**What to produce:**
Only the lines from the one containing "SONAR pin ECHO: GP13 -> GP2" through the end of the records should be retyped, exactly and including both ends; pictures stay out.

**Input data:**
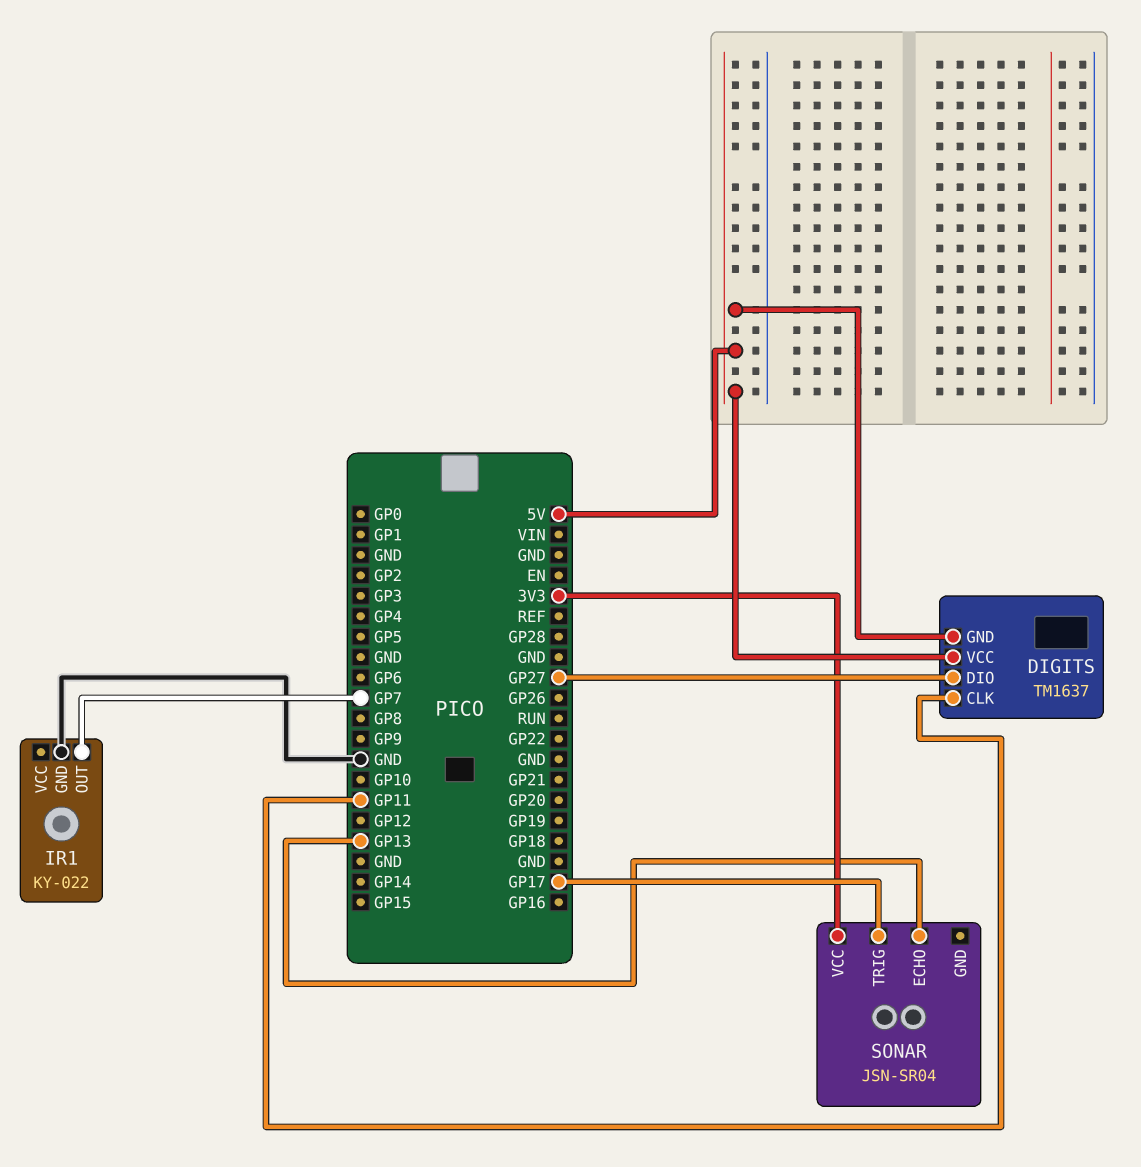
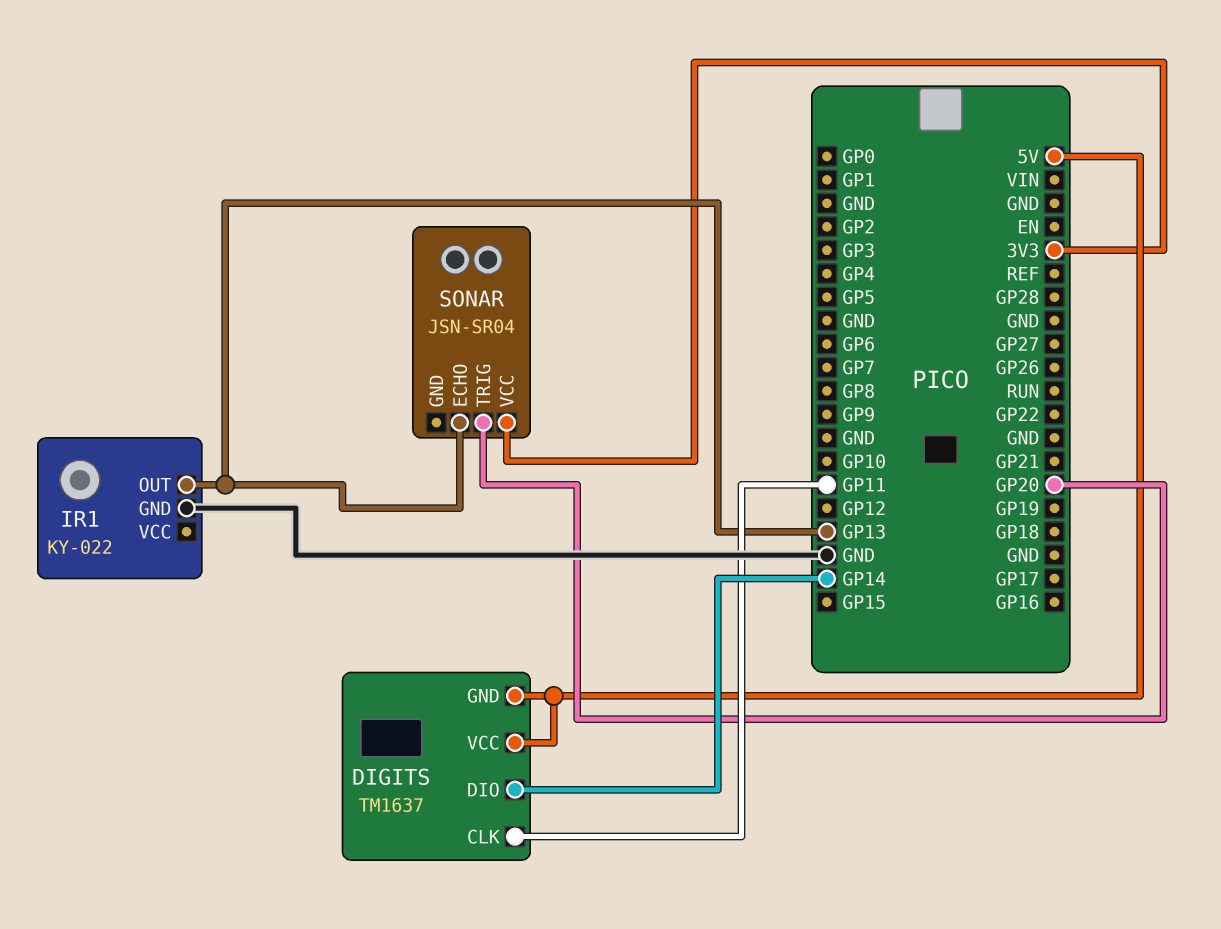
DIGITS pin DIO: GP27 -> GP14
IR1 pin OUT: GP7 -> GP13
SONAR pin TRIG: GP17 -> GP20

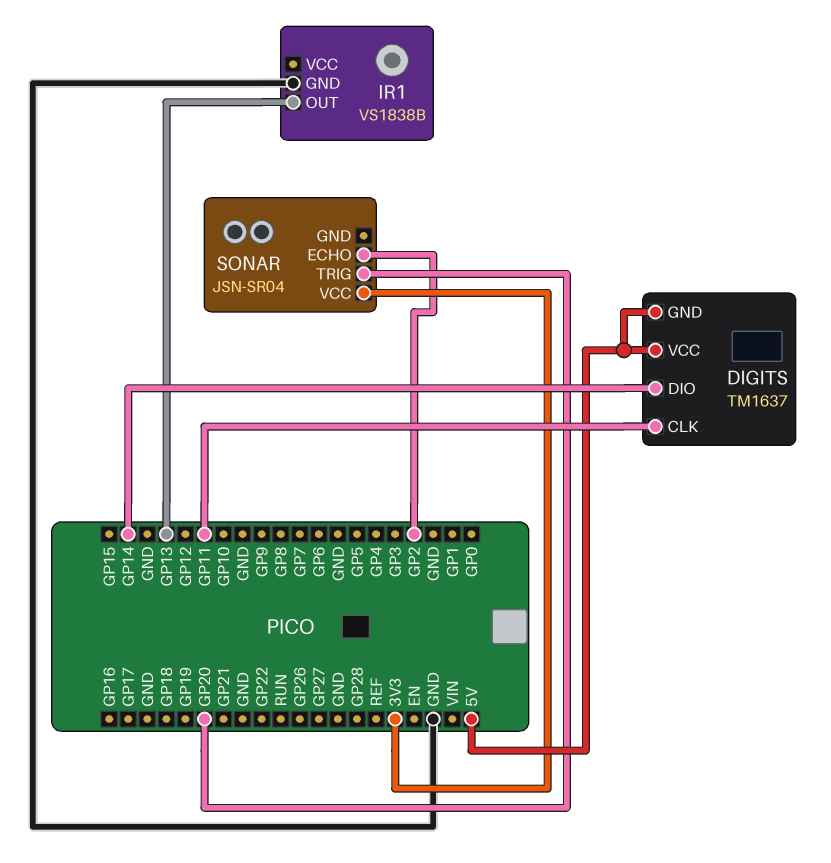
IR1: KY-022 -> VS1838B
SONAR pin ECHO: GP13 -> GP2

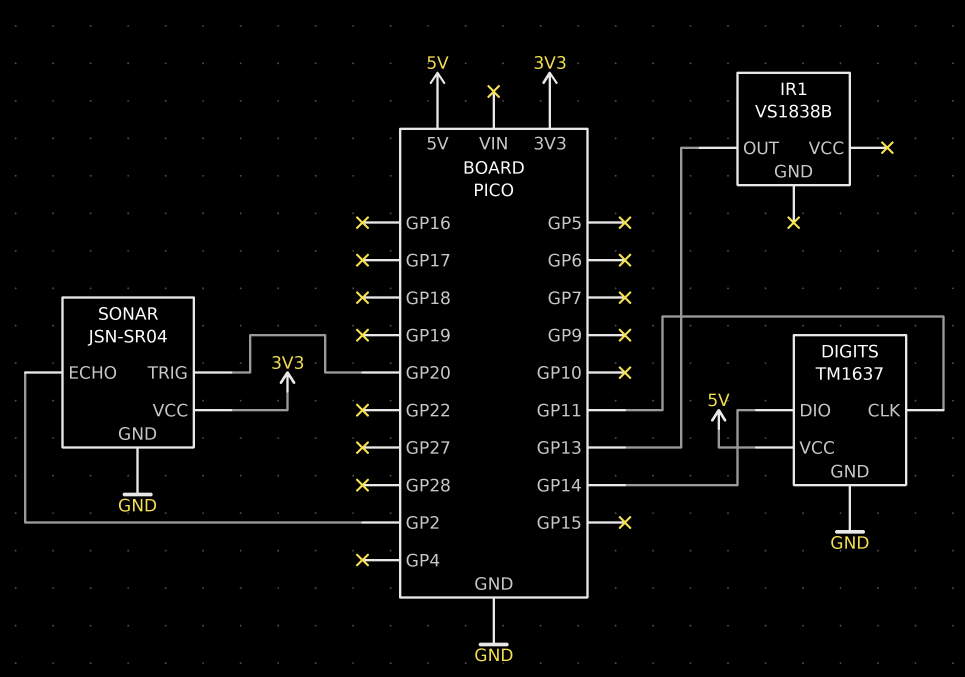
DIGITS pin GND: 5V -> GND
IR1 pin GND: GND -> none
SONAR pin GND: none -> GND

**Solution:**
SONAR pin ECHO: GP13 -> GP2

DIGITS pin GND: 5V -> GND
IR1 pin GND: GND -> none
SONAR pin GND: none -> GND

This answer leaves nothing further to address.